# DATASET RECORDS:
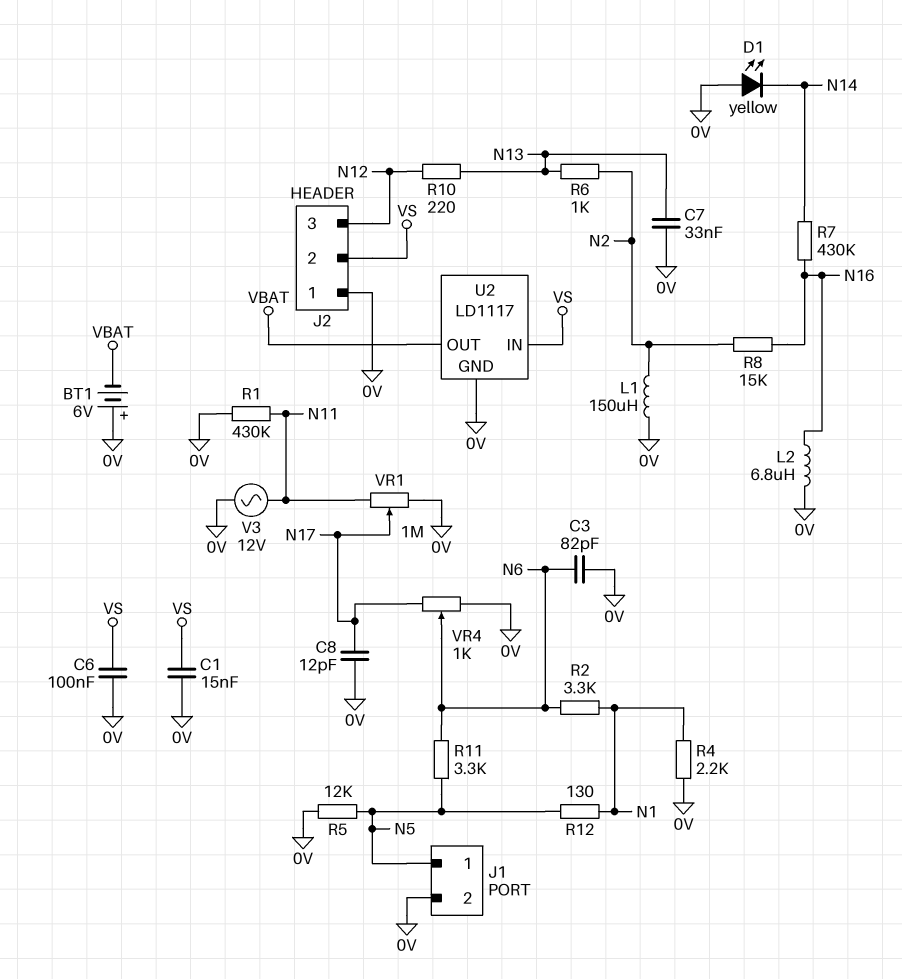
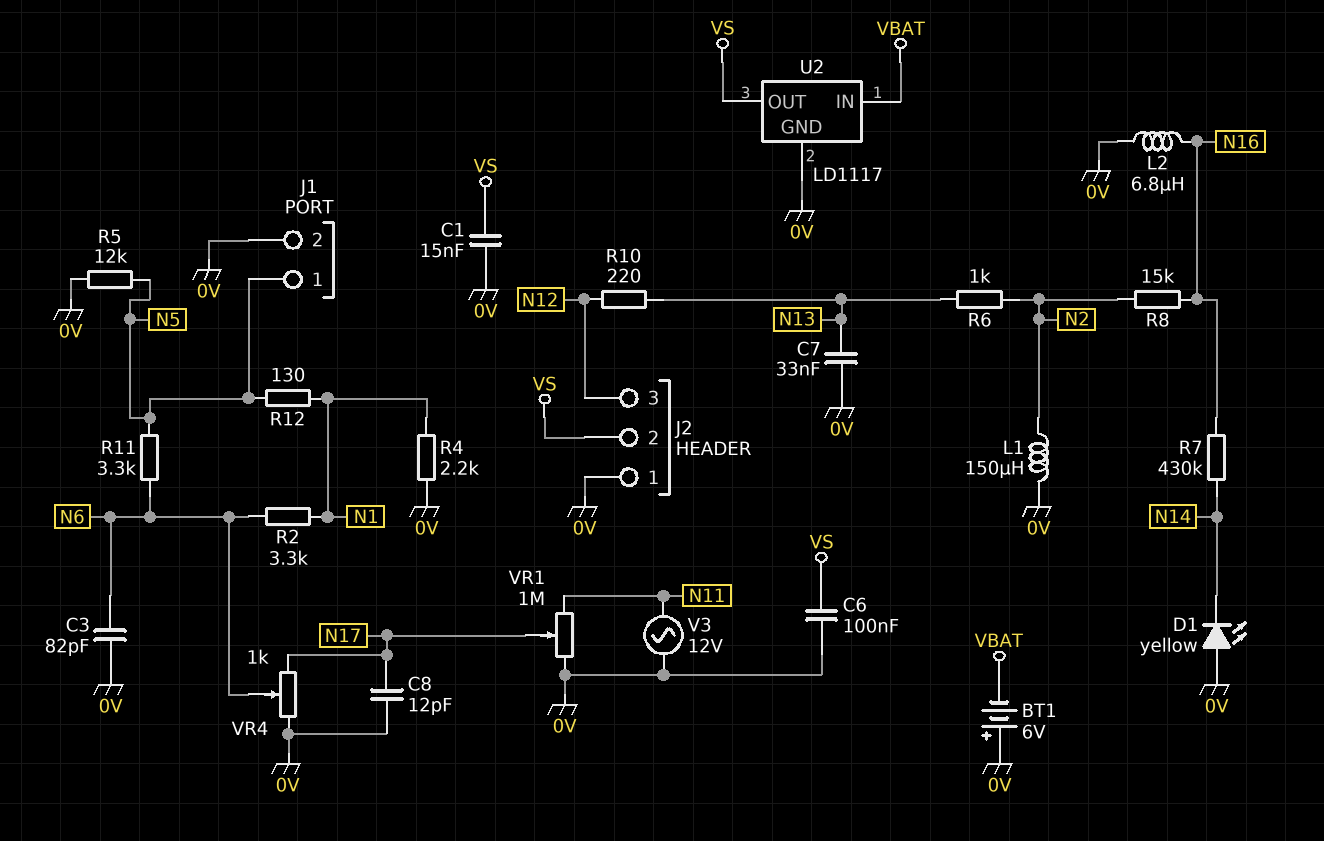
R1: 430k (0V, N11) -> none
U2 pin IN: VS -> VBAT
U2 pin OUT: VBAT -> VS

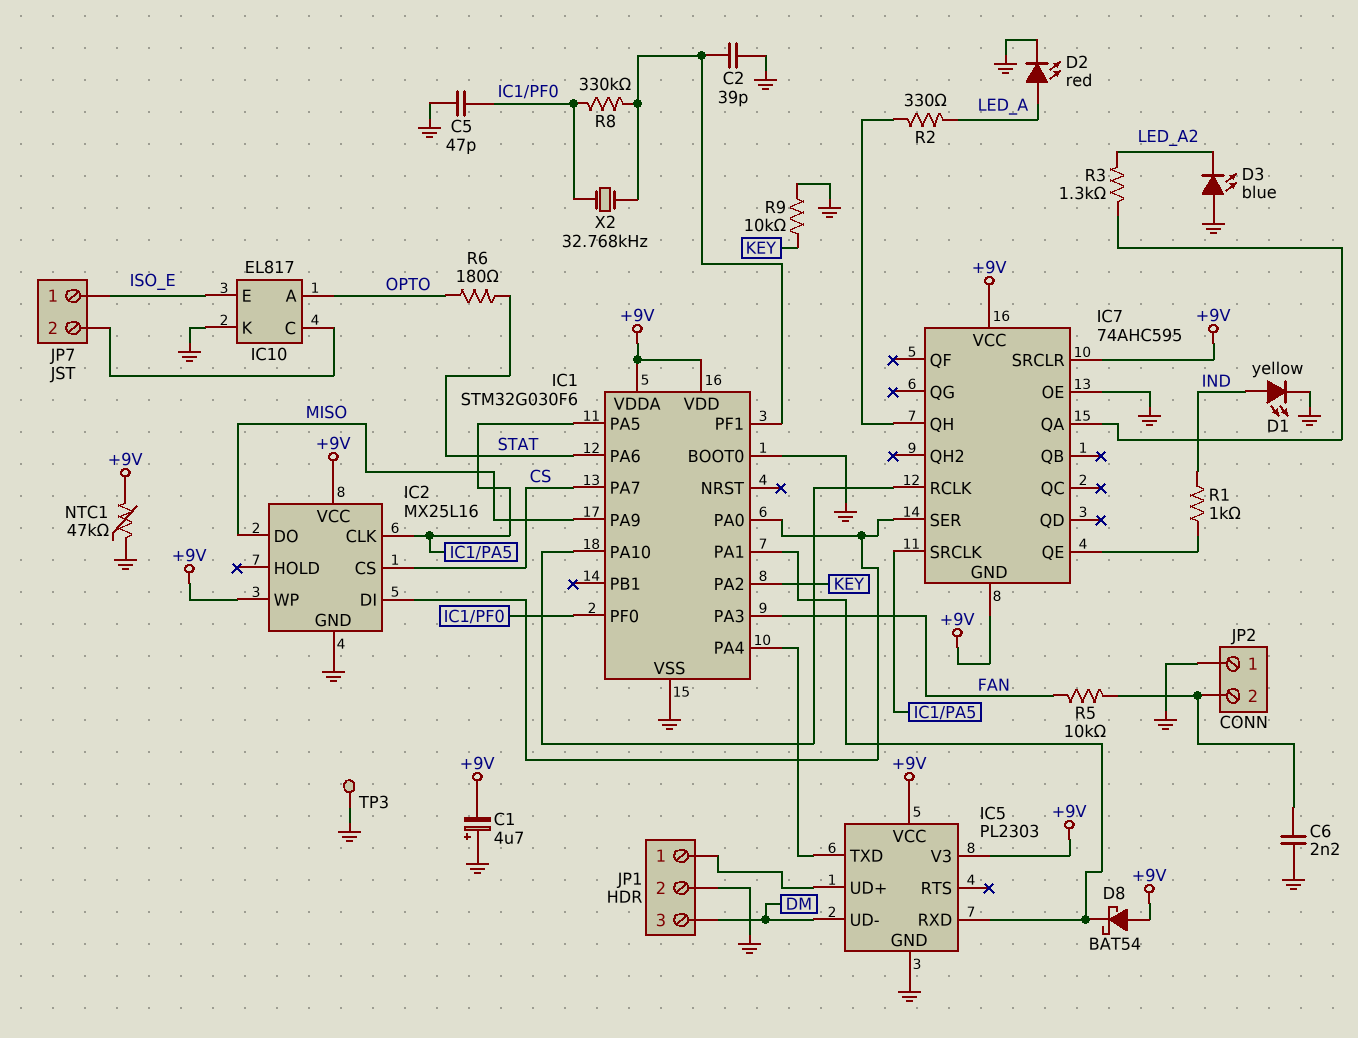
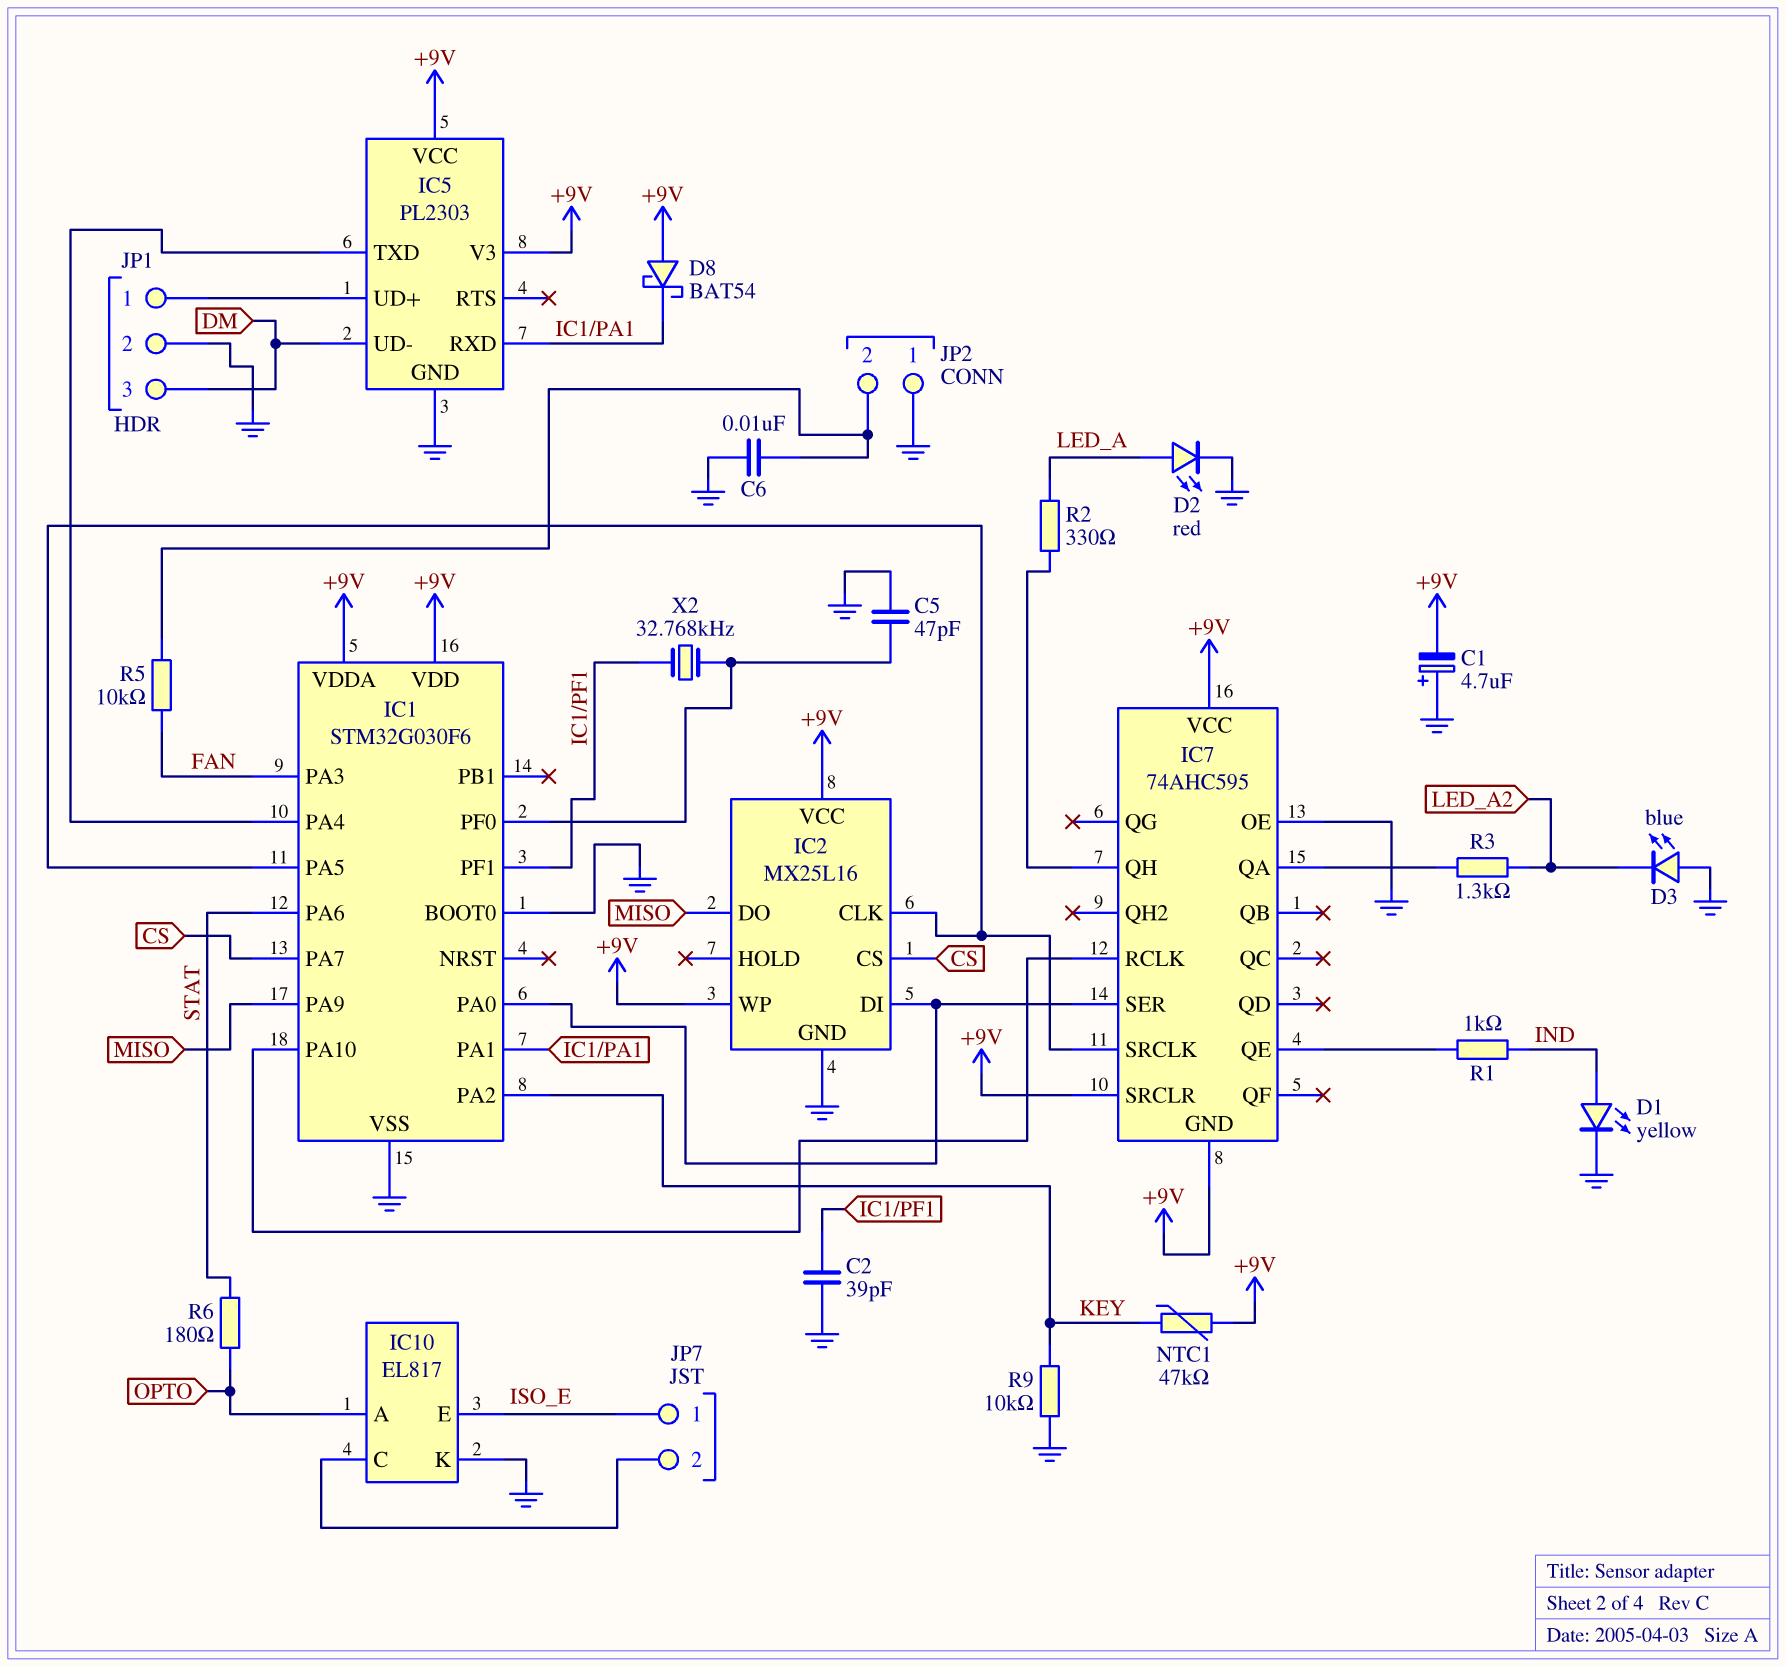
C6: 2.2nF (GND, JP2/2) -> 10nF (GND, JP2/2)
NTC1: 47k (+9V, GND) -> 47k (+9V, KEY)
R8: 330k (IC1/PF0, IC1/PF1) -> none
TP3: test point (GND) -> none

# REQUIRED WORK:
Using the records above, select and copy every line that has the word "none".

# EXERCISE ANSWER:
R1: 430k (0V, N11) -> none
R8: 330k (IC1/PF0, IC1/PF1) -> none
TP3: test point (GND) -> none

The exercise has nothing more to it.